Update the entries from the line with "sub-24 m fragments." through the line with "road 2 (tertiary): [(350,18),(402,82),(511,175)]" so that "Omit" becomes "Exclude", keeping all else the same, and return only those lines.

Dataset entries
┌──

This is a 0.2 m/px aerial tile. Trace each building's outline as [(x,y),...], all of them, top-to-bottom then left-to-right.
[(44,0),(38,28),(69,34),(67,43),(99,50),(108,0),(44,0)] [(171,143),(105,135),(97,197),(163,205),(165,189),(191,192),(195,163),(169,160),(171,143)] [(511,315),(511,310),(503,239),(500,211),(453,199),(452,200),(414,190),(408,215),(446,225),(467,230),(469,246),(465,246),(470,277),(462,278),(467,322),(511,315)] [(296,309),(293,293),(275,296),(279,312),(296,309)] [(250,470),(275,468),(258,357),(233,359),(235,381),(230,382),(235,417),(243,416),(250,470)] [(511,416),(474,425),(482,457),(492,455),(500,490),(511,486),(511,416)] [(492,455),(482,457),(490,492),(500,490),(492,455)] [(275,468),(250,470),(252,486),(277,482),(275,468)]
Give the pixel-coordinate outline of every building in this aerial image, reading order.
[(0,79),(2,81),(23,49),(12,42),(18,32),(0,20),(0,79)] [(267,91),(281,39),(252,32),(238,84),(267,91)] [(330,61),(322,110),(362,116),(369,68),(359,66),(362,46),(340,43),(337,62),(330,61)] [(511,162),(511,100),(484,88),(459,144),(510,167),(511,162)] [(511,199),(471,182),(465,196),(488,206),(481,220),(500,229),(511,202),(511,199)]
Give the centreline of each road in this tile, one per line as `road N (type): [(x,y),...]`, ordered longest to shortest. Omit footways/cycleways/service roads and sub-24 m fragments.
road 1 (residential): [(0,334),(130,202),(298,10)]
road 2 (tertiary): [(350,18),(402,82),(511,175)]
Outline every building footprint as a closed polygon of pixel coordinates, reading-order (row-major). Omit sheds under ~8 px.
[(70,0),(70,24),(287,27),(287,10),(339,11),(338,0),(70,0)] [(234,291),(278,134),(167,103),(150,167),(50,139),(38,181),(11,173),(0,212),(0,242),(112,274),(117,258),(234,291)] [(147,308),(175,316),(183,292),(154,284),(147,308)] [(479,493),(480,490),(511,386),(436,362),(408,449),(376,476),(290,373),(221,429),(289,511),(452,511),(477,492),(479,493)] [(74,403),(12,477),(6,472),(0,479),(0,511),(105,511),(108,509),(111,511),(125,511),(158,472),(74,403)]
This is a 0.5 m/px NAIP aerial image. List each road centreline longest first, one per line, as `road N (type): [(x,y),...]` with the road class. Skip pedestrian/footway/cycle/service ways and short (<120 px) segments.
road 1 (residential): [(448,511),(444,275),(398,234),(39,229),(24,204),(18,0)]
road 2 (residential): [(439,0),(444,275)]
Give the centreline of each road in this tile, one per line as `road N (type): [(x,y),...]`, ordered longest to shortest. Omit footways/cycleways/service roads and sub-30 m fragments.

└──

● EXPECTED ANSWER
Give the centreline of each road in this tile, one per line as `road N (type): [(x,y),...]`, ordered longest to shortest. Exclude footways/cycleways/service roads and sub-24 m fragments.
road 1 (residential): [(0,334),(130,202),(298,10)]
road 2 (tertiary): [(350,18),(402,82),(511,175)]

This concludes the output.